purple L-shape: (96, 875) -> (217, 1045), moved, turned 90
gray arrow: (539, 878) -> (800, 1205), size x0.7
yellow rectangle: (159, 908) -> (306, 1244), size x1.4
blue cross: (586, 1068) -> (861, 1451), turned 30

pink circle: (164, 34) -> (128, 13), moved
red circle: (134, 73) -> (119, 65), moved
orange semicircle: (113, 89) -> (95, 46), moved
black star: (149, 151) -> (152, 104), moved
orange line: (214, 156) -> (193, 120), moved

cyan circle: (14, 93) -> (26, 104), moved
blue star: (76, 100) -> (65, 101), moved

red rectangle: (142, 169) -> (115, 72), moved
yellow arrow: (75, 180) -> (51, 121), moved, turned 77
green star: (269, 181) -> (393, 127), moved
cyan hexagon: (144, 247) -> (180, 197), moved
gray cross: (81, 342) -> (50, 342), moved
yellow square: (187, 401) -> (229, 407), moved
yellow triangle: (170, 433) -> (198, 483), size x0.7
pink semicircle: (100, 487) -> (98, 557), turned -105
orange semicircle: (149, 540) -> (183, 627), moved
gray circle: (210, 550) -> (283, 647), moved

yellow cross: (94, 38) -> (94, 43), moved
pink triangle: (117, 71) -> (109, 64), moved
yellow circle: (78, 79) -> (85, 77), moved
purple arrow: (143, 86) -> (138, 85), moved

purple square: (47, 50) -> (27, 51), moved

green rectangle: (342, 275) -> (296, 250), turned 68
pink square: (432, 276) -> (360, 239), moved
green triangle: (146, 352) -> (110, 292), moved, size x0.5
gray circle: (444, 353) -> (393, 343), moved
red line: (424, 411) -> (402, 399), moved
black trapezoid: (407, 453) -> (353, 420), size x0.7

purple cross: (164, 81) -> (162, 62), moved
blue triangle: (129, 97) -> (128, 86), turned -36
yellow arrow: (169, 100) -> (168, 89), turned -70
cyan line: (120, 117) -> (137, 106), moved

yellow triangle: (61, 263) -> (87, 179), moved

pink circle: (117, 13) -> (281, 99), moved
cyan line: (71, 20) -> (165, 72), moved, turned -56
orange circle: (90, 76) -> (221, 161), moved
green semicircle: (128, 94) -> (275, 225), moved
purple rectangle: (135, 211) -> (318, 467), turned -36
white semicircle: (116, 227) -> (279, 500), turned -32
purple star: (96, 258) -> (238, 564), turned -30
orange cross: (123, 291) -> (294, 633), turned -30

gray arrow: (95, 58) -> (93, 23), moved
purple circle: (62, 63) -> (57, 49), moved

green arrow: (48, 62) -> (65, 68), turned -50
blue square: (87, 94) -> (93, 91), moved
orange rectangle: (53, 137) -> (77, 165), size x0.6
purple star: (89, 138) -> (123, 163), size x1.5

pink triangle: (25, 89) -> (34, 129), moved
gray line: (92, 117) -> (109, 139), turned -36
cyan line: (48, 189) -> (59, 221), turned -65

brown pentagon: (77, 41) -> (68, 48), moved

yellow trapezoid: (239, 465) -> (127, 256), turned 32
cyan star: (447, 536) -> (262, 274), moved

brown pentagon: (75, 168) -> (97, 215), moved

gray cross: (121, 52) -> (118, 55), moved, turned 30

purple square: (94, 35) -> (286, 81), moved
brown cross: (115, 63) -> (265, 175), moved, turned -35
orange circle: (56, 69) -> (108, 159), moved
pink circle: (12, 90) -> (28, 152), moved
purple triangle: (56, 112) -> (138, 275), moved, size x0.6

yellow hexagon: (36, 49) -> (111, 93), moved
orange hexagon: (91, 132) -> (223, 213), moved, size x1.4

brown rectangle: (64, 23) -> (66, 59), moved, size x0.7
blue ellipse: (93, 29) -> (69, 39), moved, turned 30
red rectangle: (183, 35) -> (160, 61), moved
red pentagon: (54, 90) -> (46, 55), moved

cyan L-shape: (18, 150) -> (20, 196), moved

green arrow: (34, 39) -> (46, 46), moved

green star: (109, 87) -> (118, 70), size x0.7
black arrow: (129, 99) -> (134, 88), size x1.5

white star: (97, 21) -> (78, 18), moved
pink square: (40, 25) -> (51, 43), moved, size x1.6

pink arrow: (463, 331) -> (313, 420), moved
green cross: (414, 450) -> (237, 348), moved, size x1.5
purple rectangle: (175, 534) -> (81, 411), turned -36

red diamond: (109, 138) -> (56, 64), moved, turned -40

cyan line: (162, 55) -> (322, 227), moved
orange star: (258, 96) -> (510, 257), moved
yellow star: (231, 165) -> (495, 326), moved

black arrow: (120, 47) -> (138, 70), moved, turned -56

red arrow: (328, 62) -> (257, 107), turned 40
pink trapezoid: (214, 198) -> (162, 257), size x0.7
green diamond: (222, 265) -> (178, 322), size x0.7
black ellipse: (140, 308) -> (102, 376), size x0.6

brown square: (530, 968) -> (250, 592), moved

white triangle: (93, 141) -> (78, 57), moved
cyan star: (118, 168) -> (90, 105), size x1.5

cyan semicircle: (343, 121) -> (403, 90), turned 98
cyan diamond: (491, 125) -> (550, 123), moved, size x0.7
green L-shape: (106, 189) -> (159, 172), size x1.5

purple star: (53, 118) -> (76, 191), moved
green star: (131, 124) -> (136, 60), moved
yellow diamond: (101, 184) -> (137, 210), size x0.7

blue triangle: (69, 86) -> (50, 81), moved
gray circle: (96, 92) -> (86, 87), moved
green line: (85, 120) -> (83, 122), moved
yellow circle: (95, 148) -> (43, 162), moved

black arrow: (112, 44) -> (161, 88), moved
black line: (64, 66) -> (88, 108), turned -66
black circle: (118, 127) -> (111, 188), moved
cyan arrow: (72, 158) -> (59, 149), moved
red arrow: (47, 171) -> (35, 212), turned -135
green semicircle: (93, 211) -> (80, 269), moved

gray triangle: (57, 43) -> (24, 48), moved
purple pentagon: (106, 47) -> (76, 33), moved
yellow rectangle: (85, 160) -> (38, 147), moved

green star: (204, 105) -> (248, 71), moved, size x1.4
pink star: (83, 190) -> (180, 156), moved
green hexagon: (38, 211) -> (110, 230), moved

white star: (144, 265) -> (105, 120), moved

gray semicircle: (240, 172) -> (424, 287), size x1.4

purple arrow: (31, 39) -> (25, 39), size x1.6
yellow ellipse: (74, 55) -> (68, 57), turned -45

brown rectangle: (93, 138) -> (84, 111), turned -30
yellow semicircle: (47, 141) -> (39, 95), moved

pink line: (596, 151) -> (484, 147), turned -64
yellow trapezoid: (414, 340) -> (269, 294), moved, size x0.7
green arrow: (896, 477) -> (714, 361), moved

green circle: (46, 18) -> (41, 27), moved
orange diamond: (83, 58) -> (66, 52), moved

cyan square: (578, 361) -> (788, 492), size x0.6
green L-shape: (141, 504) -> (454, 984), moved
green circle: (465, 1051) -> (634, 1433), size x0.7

TASK DESCRIPTION: Begin with the line that has "green cross: (414, 450)" in the listing above and end after the line that has "green L-shape: (106, 189)"; output those lines exactly.

TASK RESPONSE:
green cross: (414, 450) -> (237, 348), moved, size x1.5
purple rectangle: (175, 534) -> (81, 411), turned -36

red diamond: (109, 138) -> (56, 64), moved, turned -40

cyan line: (162, 55) -> (322, 227), moved
orange star: (258, 96) -> (510, 257), moved
yellow star: (231, 165) -> (495, 326), moved

black arrow: (120, 47) -> (138, 70), moved, turned -56

red arrow: (328, 62) -> (257, 107), turned 40
pink trapezoid: (214, 198) -> (162, 257), size x0.7
green diamond: (222, 265) -> (178, 322), size x0.7
black ellipse: (140, 308) -> (102, 376), size x0.6

brown square: (530, 968) -> (250, 592), moved

white triangle: (93, 141) -> (78, 57), moved
cyan star: (118, 168) -> (90, 105), size x1.5

cyan semicircle: (343, 121) -> (403, 90), turned 98
cyan diamond: (491, 125) -> (550, 123), moved, size x0.7
green L-shape: (106, 189) -> (159, 172), size x1.5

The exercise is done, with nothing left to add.